┌────────
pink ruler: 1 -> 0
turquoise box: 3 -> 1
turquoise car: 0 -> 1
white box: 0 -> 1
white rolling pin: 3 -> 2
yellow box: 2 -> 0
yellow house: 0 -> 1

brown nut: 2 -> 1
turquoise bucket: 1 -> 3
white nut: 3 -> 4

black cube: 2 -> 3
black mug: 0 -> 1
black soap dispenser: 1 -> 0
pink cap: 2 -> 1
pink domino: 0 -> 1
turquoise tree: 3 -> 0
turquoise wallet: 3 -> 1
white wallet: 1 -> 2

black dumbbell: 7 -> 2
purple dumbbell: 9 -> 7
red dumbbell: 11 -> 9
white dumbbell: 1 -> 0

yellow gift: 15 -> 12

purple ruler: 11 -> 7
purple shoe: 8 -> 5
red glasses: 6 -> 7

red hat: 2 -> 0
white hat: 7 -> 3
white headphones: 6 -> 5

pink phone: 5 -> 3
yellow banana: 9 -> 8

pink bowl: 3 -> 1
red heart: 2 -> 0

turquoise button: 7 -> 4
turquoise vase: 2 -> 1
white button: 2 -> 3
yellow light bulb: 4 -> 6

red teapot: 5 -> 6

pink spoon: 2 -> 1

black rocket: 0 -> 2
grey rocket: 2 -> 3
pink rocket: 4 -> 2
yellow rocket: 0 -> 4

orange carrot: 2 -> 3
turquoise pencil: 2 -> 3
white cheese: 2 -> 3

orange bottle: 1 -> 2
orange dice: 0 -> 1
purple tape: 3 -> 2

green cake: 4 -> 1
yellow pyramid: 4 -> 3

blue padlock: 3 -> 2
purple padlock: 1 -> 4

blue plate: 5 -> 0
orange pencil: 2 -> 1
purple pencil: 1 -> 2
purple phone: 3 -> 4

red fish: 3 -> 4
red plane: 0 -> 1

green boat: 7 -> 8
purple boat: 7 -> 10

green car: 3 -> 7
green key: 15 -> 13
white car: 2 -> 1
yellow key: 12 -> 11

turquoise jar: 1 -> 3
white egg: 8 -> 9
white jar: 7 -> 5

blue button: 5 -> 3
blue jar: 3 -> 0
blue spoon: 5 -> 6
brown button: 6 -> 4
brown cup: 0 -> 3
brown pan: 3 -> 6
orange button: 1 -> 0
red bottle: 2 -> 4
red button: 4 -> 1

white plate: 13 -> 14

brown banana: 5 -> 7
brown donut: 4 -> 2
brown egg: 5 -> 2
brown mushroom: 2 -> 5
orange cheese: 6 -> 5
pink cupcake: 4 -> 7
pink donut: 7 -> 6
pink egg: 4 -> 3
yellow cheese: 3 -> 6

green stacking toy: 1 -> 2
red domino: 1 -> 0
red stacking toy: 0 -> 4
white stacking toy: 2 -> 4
└────────
▶ _WORK TO COMPLETE_:
Where the word "orange" shows up in a line of the entries above, copy that line.

▶ _EXERCISE ANSWER_:
orange carrot: 2 -> 3
orange bottle: 1 -> 2
orange dice: 0 -> 1
orange pencil: 2 -> 1
orange button: 1 -> 0
orange cheese: 6 -> 5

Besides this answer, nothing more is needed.